▶ TO DO
Please return every line below that contains the string "rectangle".

▶ TASK INPUTS
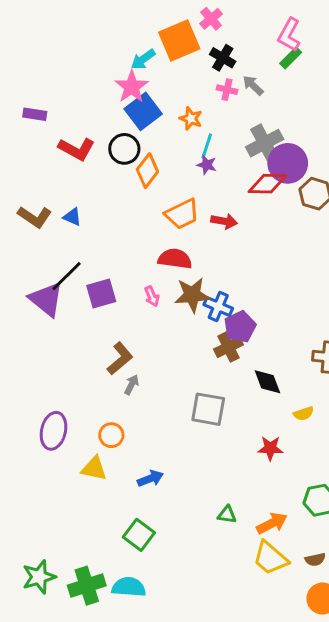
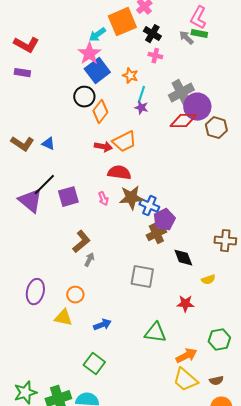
green rectangle: (291, 58) -> (199, 34), turned 56
gray arrow: (253, 85) -> (186, 38), moved
red L-shape: (77, 149) -> (26, 45), moved
red arrow: (224, 221) -> (103, 147), moved
green triangle: (227, 515) -> (155, 333), moved, size x1.6

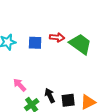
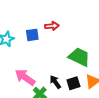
green trapezoid: (80, 44) -> (79, 57), moved
pink arrow: (20, 85) -> (25, 77), size x1.5

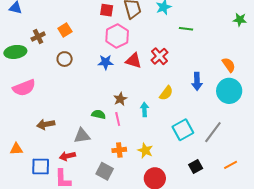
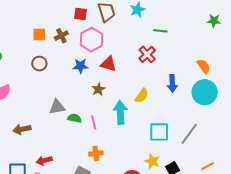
orange square: (65, 30) -> (39, 35), turned 32
brown cross: (38, 37) -> (61, 36), moved
red cross: (159, 56) -> (147, 54), moved
brown star: (120, 99) -> (98, 89), moved
cyan arrow: (145, 109) -> (120, 112), size x1.6
cyan square: (183, 130) -> (159, 132), turned 30
gray triangle: (82, 136) -> (57, 107), moved
yellow star: (145, 150) -> (152, 161), moved

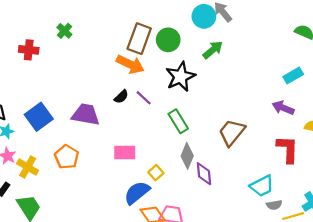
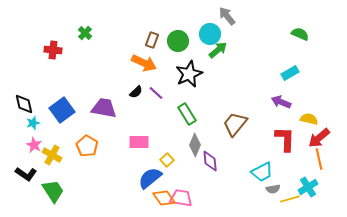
cyan circle: (204, 16) -> (210, 34), moved
brown rectangle: (139, 39) -> (152, 40), size x0.6

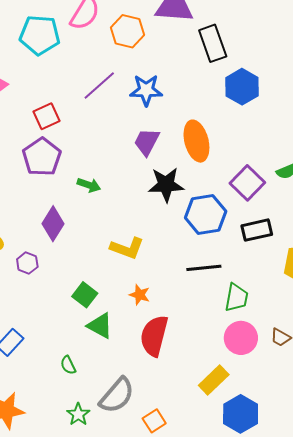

▶ OUTPUT FOR THIS TASK
green rectangle: (291, 58) -> (199, 34), turned 56
brown rectangle: (139, 39) -> (152, 40), size x0.6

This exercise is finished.